_Listed records:_
###
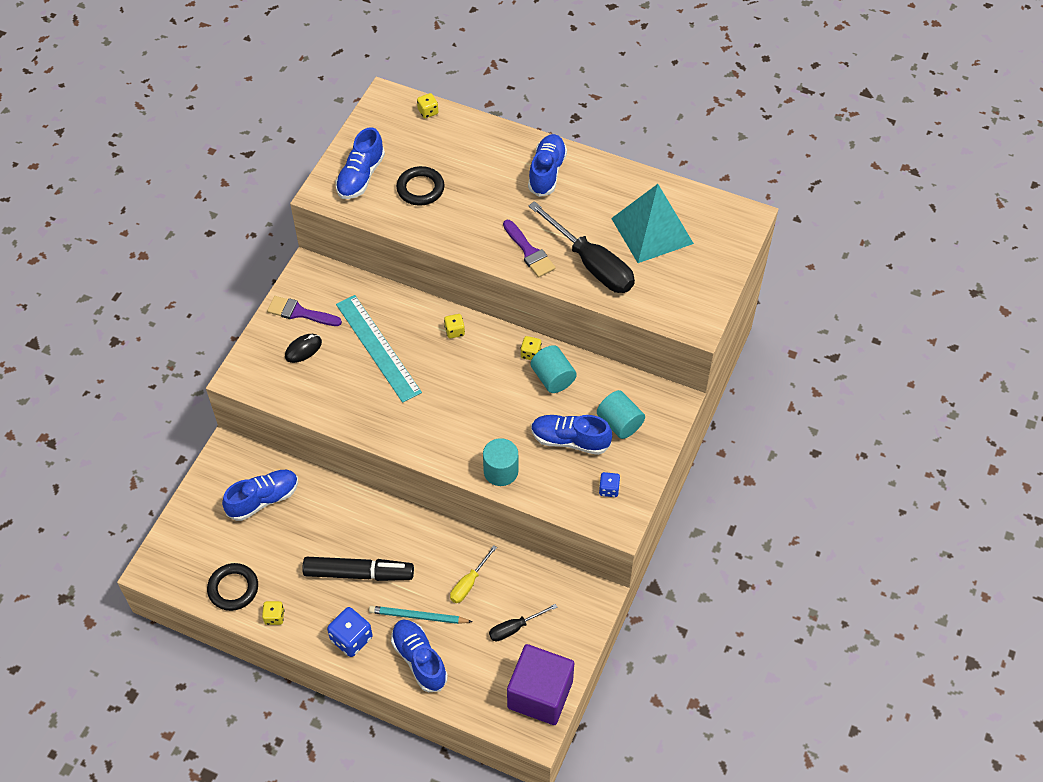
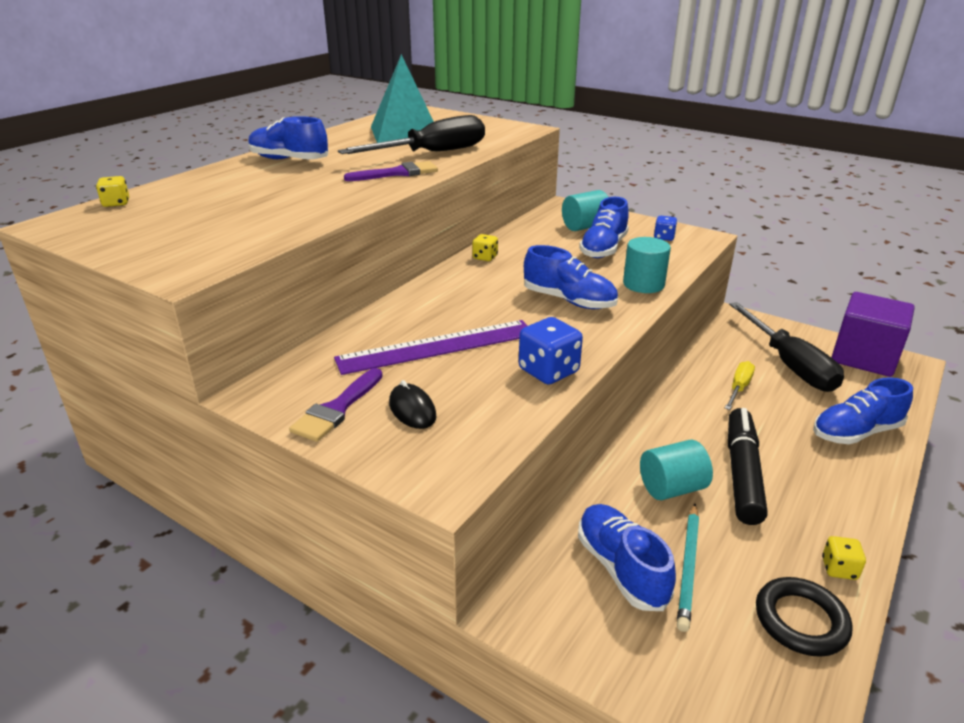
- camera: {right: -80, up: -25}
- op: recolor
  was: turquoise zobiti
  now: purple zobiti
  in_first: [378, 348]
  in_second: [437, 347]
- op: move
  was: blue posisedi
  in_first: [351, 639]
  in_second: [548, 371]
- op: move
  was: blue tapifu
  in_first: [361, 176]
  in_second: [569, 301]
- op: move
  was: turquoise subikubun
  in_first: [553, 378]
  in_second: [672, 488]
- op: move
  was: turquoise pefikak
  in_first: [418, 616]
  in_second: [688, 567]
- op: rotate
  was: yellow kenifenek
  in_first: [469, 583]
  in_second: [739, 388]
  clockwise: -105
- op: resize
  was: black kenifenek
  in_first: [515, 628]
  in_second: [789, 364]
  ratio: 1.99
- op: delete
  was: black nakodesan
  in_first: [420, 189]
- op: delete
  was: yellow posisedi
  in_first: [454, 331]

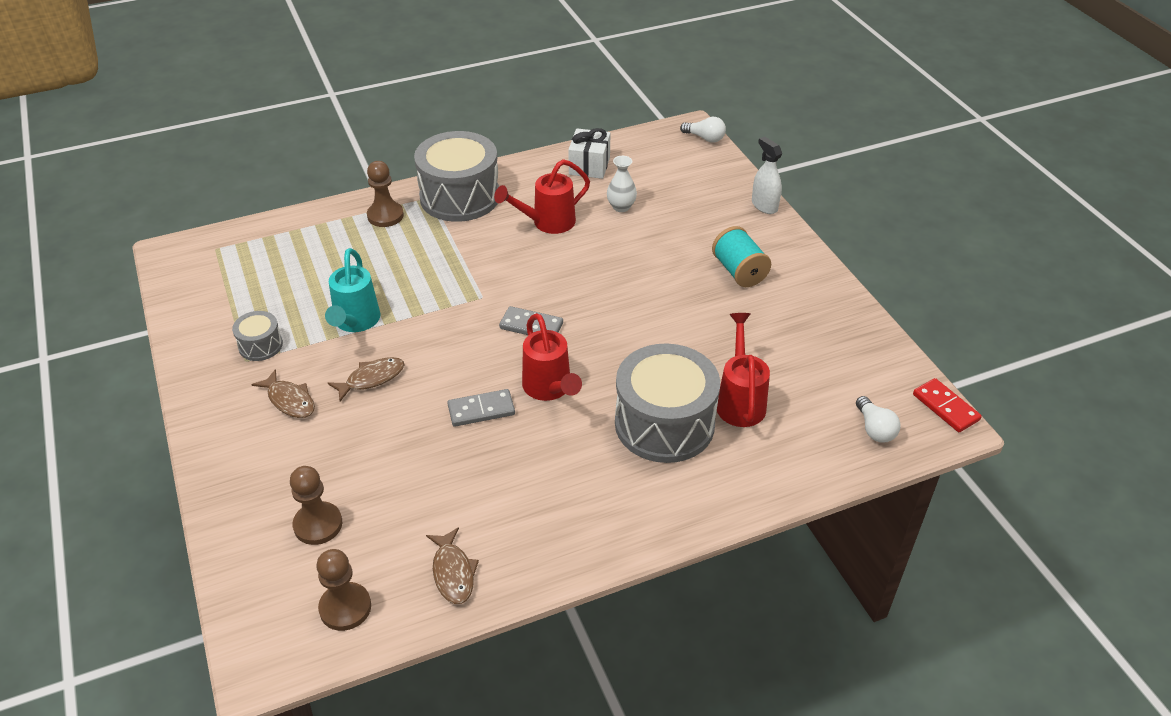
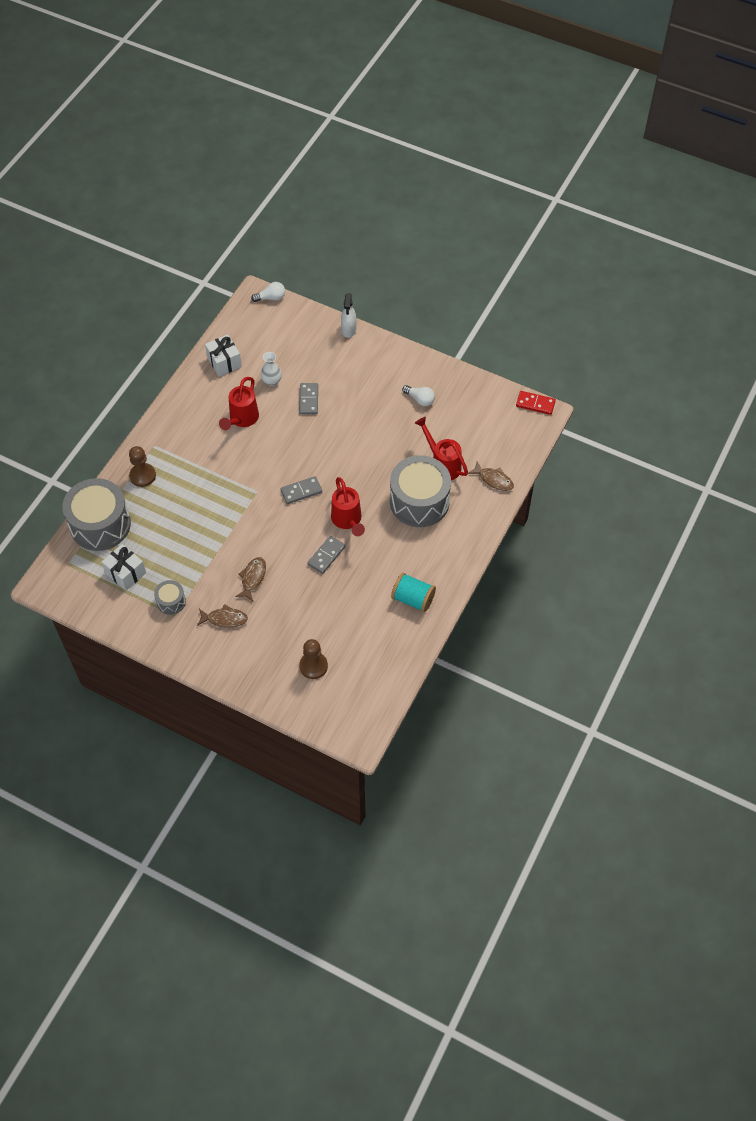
- camera: {right: -40, up: 15}
- op: move
  was: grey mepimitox
  in_first: [460, 197]
  in_second: [100, 524]
- op: insert
  now: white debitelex
  in_second: [126, 573]
- op: insert
  now: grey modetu
  in_second: [308, 400]
- op: rotate
  was: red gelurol
  in_first: [550, 389]
  in_second: [348, 521]
  clockwise: 45
- op: rotate
  was: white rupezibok
  in_first: [764, 205]
  in_second: [348, 329]
  clockwise: -105
- op: move
  was:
###
_Task instructions:_
Starting with the opening line of the listing, write out each line exactly until the line that contains "was: turquoise pefikak" has been included; skip the pictures.

_Answer to this task:_
- camera: {right: -80, up: -25}
- op: recolor
  was: turquoise zobiti
  now: purple zobiti
  in_first: [378, 348]
  in_second: [437, 347]
- op: move
  was: blue posisedi
  in_first: [351, 639]
  in_second: [548, 371]
- op: move
  was: blue tapifu
  in_first: [361, 176]
  in_second: [569, 301]
- op: move
  was: turquoise subikubun
  in_first: [553, 378]
  in_second: [672, 488]
- op: move
  was: turquoise pefikak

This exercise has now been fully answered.